**WHAT THE TASK REQUIRES**
Without any of the pictures, print every record below exactly.

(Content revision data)

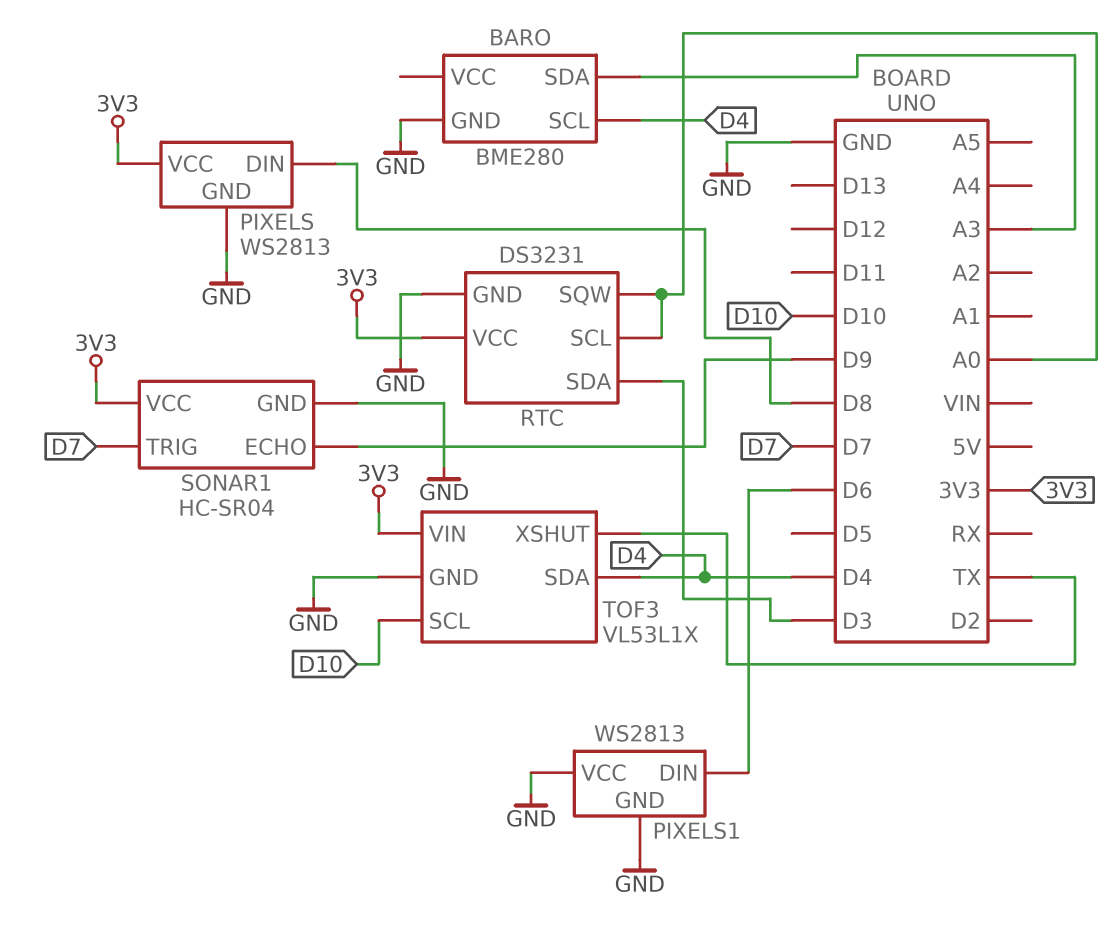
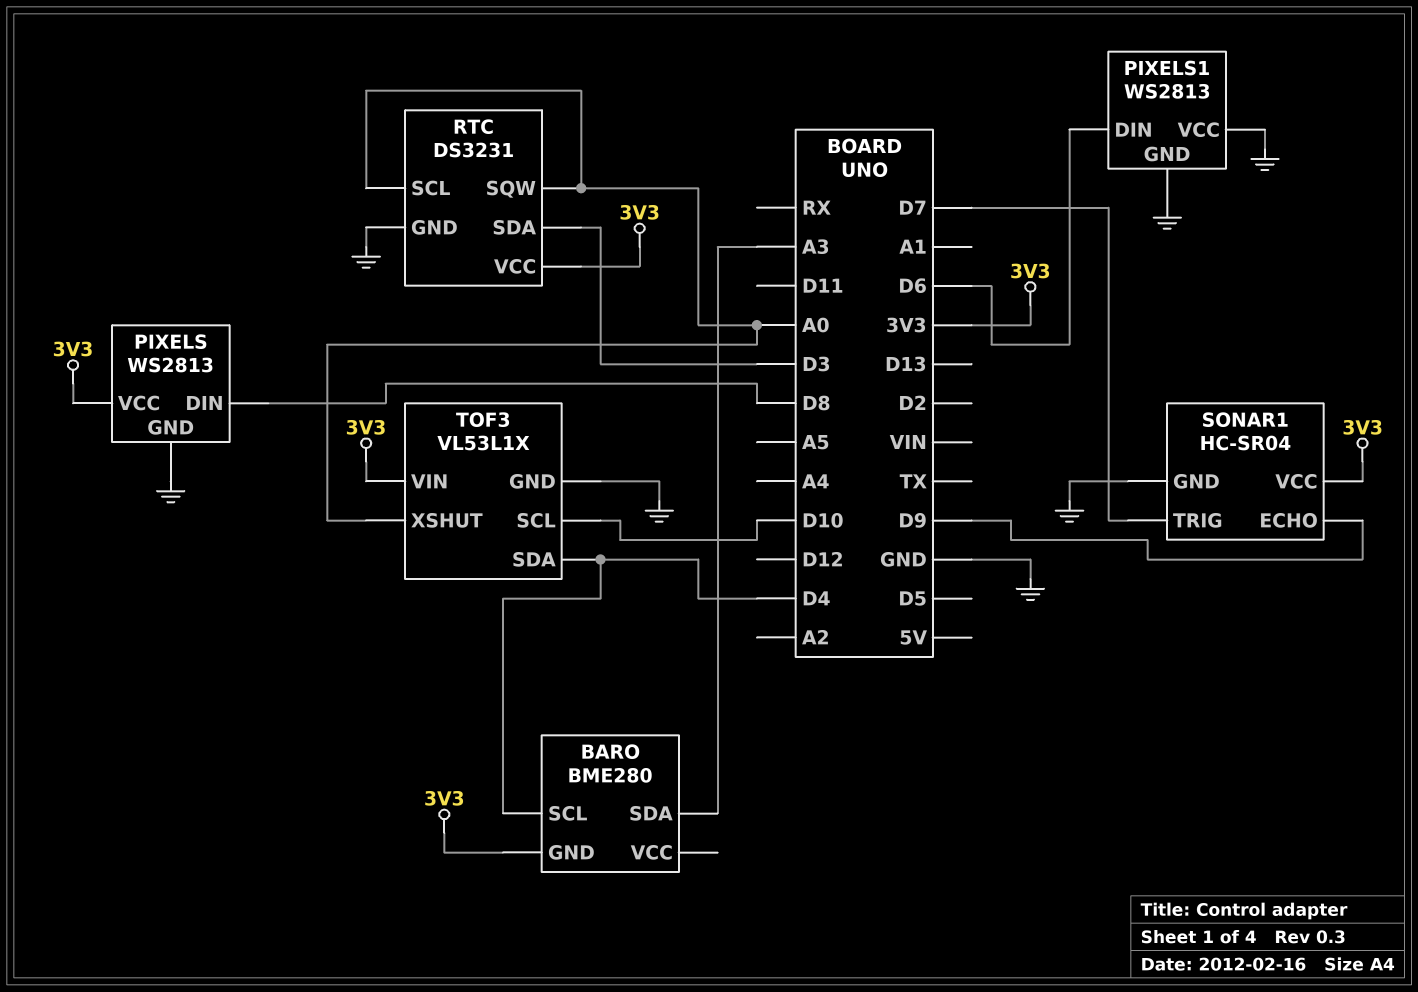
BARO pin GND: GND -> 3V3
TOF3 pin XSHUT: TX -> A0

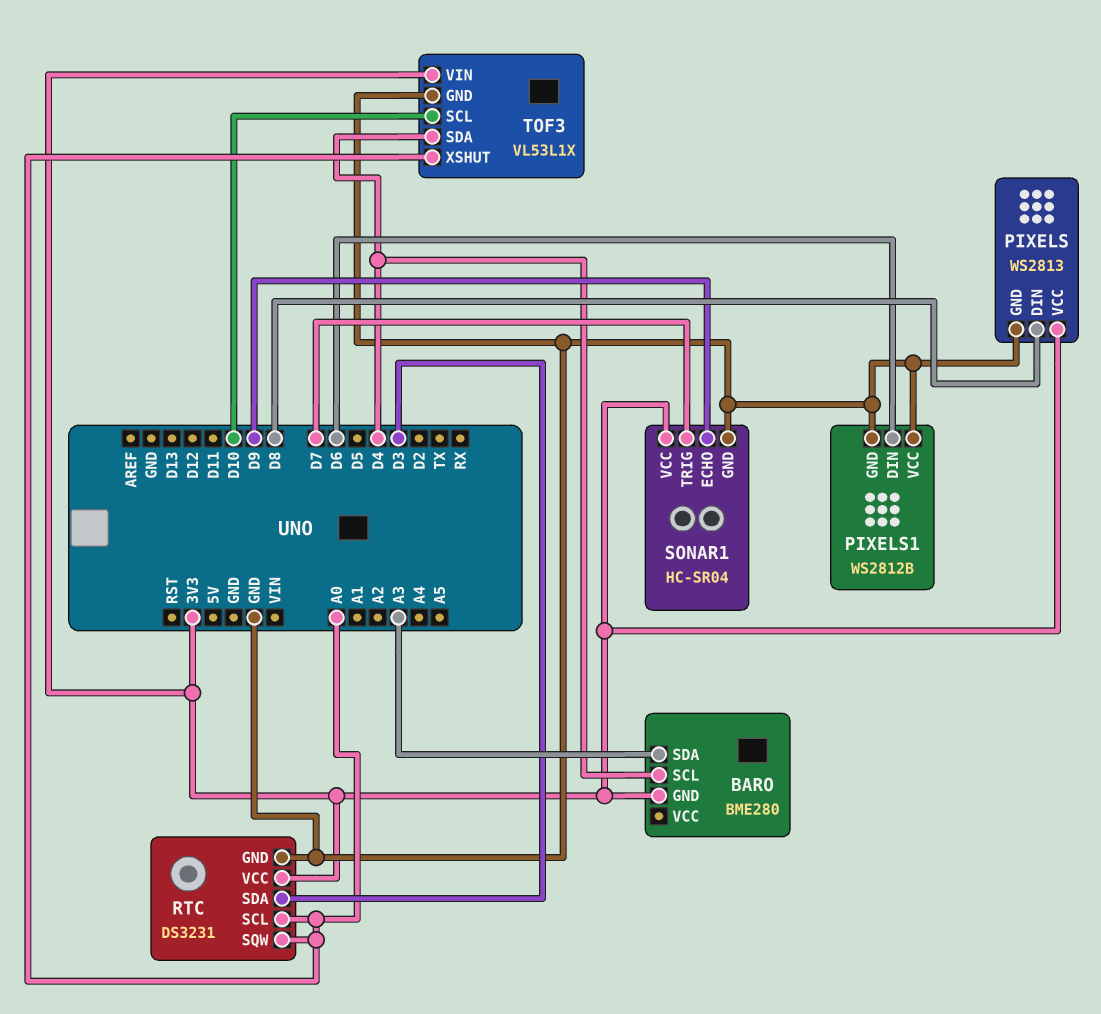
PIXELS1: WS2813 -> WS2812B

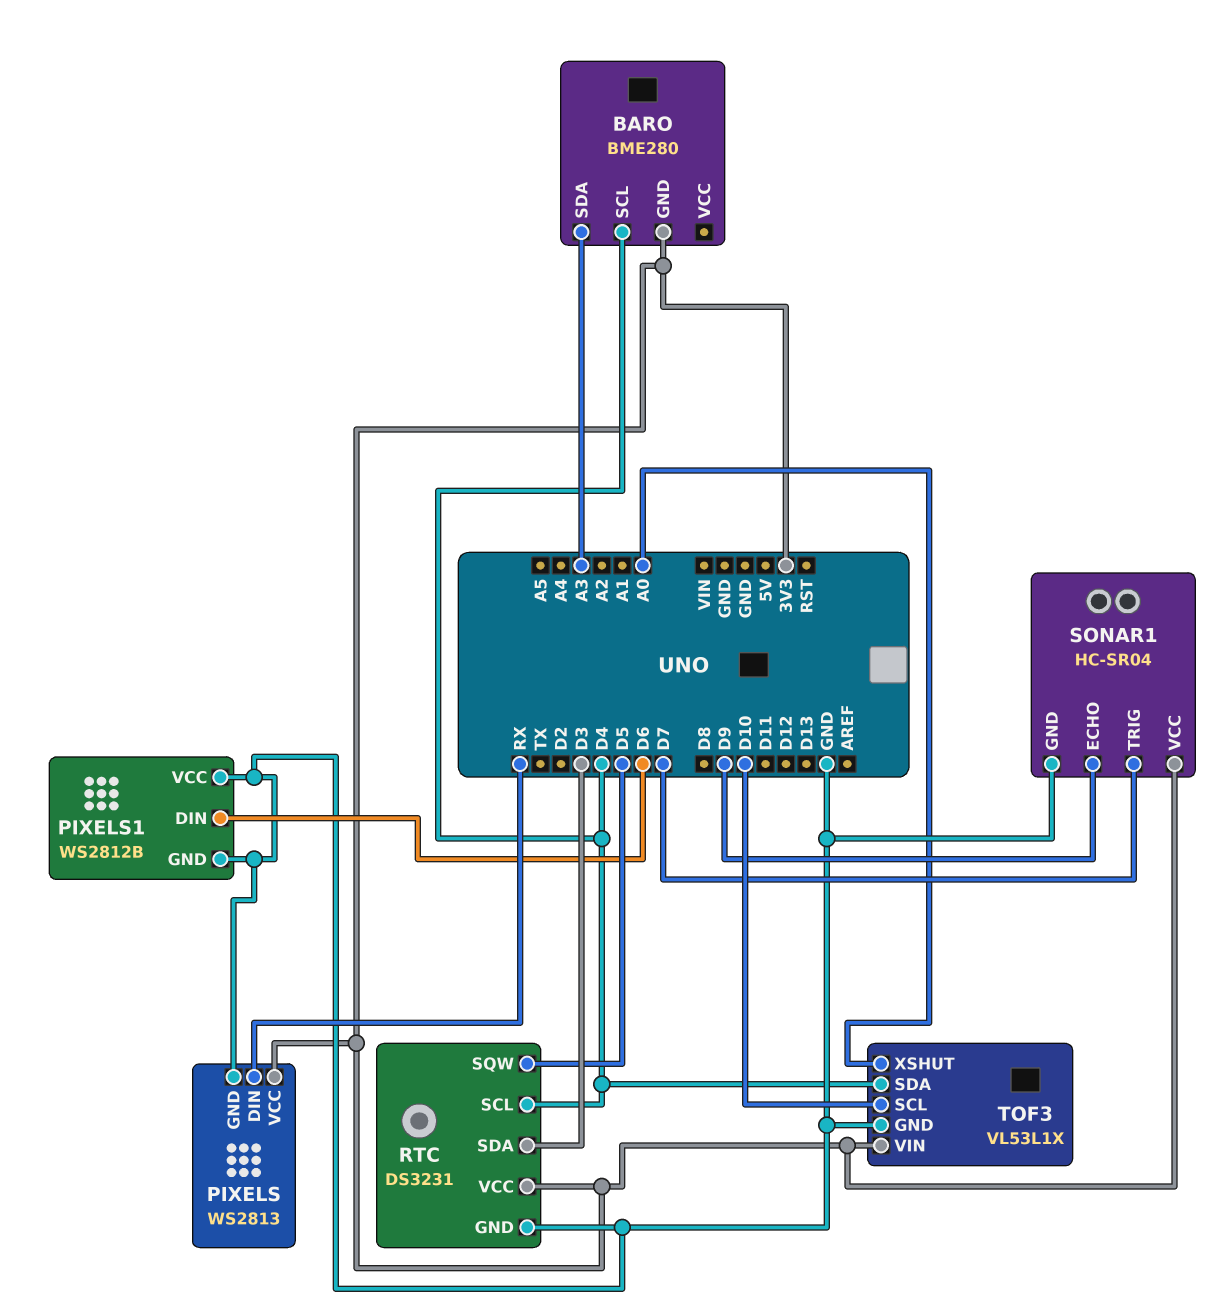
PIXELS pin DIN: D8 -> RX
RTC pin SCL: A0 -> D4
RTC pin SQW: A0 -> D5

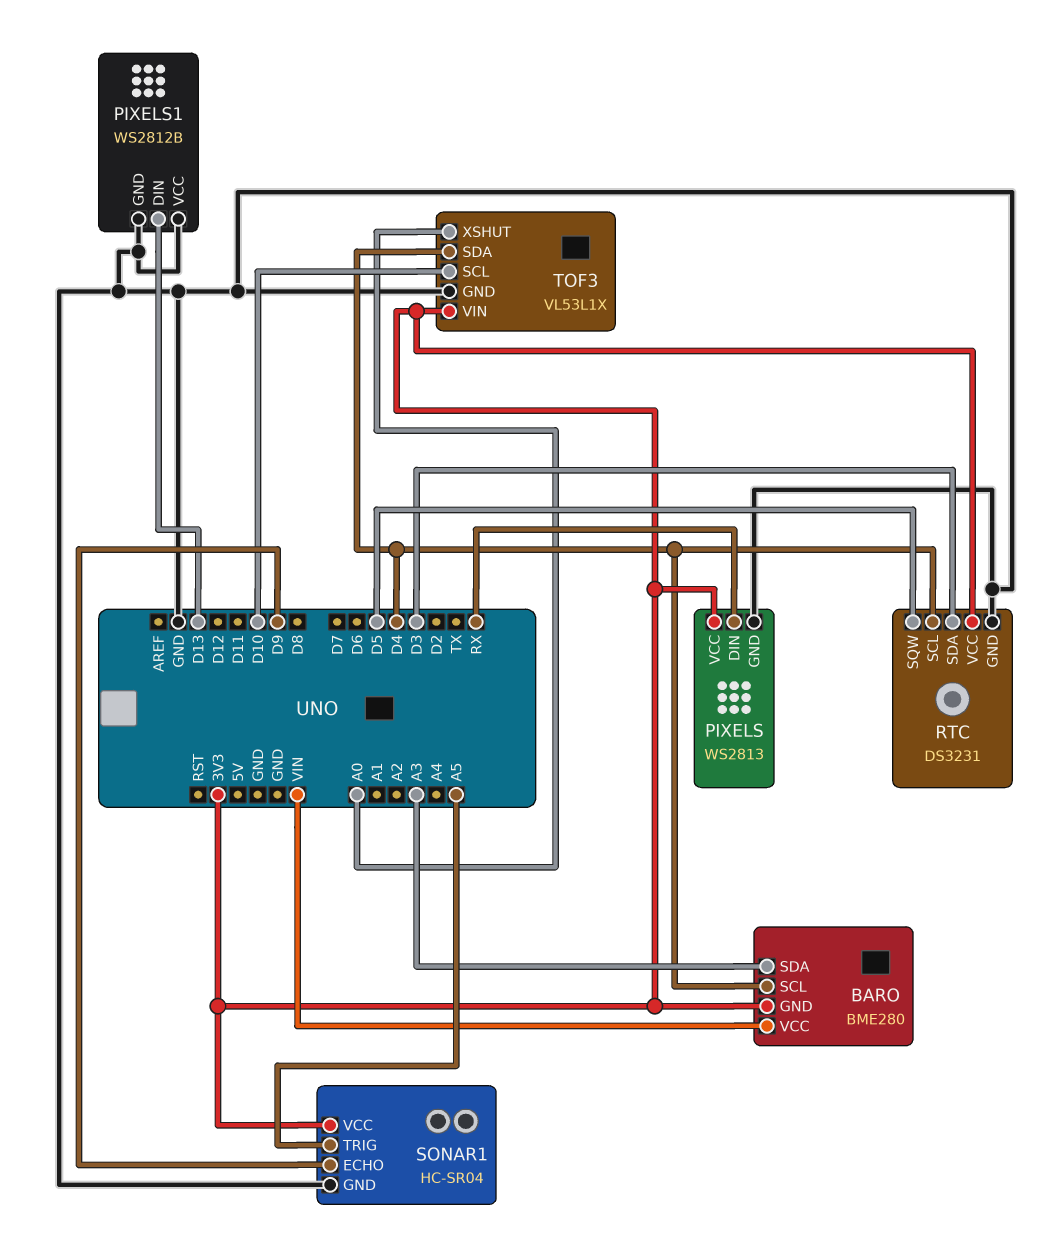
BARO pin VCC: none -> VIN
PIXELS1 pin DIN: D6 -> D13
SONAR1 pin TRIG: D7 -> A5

**EXPECTED OUTPUT**
BARO pin GND: GND -> 3V3
TOF3 pin XSHUT: TX -> A0

PIXELS1: WS2813 -> WS2812B

PIXELS pin DIN: D8 -> RX
RTC pin SCL: A0 -> D4
RTC pin SQW: A0 -> D5

BARO pin VCC: none -> VIN
PIXELS1 pin DIN: D6 -> D13
SONAR1 pin TRIG: D7 -> A5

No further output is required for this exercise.